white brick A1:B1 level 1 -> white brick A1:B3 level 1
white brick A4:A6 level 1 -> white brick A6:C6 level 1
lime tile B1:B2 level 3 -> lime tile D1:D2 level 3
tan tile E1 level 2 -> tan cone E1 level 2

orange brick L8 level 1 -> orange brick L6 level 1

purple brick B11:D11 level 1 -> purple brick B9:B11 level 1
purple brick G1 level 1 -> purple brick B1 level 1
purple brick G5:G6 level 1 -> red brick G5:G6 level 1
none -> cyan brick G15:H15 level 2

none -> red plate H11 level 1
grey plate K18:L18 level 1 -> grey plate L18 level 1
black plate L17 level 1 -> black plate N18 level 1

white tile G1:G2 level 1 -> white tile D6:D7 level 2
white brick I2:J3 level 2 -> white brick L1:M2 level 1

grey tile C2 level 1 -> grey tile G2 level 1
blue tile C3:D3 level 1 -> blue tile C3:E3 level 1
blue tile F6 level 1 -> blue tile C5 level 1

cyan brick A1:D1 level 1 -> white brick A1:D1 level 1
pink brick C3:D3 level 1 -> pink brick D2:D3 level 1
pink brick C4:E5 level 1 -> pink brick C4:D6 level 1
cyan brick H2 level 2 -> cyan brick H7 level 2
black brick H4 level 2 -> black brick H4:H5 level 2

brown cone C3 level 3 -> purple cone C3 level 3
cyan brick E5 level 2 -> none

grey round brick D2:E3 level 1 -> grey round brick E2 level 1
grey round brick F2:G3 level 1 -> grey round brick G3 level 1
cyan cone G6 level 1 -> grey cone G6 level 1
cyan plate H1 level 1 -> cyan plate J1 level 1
※ ※ ※
_ACTIVITY_:
The material above must be written out again in full, exactly.

_WORKED SOLUTION_:
white brick A1:B1 level 1 -> white brick A1:B3 level 1
white brick A4:A6 level 1 -> white brick A6:C6 level 1
lime tile B1:B2 level 3 -> lime tile D1:D2 level 3
tan tile E1 level 2 -> tan cone E1 level 2

orange brick L8 level 1 -> orange brick L6 level 1

purple brick B11:D11 level 1 -> purple brick B9:B11 level 1
purple brick G1 level 1 -> purple brick B1 level 1
purple brick G5:G6 level 1 -> red brick G5:G6 level 1
none -> cyan brick G15:H15 level 2

none -> red plate H11 level 1
grey plate K18:L18 level 1 -> grey plate L18 level 1
black plate L17 level 1 -> black plate N18 level 1

white tile G1:G2 level 1 -> white tile D6:D7 level 2
white brick I2:J3 level 2 -> white brick L1:M2 level 1

grey tile C2 level 1 -> grey tile G2 level 1
blue tile C3:D3 level 1 -> blue tile C3:E3 level 1
blue tile F6 level 1 -> blue tile C5 level 1

cyan brick A1:D1 level 1 -> white brick A1:D1 level 1
pink brick C3:D3 level 1 -> pink brick D2:D3 level 1
pink brick C4:E5 level 1 -> pink brick C4:D6 level 1
cyan brick H2 level 2 -> cyan brick H7 level 2
black brick H4 level 2 -> black brick H4:H5 level 2

brown cone C3 level 3 -> purple cone C3 level 3
cyan brick E5 level 2 -> none

grey round brick D2:E3 level 1 -> grey round brick E2 level 1
grey round brick F2:G3 level 1 -> grey round brick G3 level 1
cyan cone G6 level 1 -> grey cone G6 level 1
cyan plate H1 level 1 -> cyan plate J1 level 1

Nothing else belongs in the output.